_Challenge:_ Locate all lines with the word "tissue" and copy them out.

(Lines of data)

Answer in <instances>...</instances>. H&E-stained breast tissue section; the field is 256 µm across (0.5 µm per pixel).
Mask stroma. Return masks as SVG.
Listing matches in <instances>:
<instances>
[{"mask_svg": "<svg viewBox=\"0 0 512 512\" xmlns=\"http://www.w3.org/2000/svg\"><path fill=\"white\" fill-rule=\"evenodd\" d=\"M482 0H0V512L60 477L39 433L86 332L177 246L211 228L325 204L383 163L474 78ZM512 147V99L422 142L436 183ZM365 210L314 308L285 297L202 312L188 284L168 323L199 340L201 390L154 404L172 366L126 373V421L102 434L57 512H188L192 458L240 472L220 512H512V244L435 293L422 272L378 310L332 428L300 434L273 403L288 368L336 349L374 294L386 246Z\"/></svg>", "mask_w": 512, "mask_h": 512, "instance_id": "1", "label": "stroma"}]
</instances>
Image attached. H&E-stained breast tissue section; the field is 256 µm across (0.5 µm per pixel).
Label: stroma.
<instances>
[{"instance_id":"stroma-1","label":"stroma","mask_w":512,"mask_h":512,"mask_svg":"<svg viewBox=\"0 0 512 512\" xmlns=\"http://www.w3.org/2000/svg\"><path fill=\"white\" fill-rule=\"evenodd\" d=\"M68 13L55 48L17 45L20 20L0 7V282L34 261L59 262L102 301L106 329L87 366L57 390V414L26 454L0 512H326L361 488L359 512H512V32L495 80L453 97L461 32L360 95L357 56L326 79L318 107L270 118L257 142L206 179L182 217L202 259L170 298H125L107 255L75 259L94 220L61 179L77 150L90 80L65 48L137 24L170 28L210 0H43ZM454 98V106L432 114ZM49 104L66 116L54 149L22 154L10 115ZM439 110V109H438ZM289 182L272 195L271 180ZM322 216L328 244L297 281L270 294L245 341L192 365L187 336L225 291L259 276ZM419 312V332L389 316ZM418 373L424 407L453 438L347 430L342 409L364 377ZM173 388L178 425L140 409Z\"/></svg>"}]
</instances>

_Solution for this exercise:_
Answer in <instances>...</instances>. H&E-stained breast tissue section; the field is 256 µm across (0.5 µm per pixel).
Image attached. H&E-stained breast tissue section; the field is 256 µm across (0.5 µm per pixel).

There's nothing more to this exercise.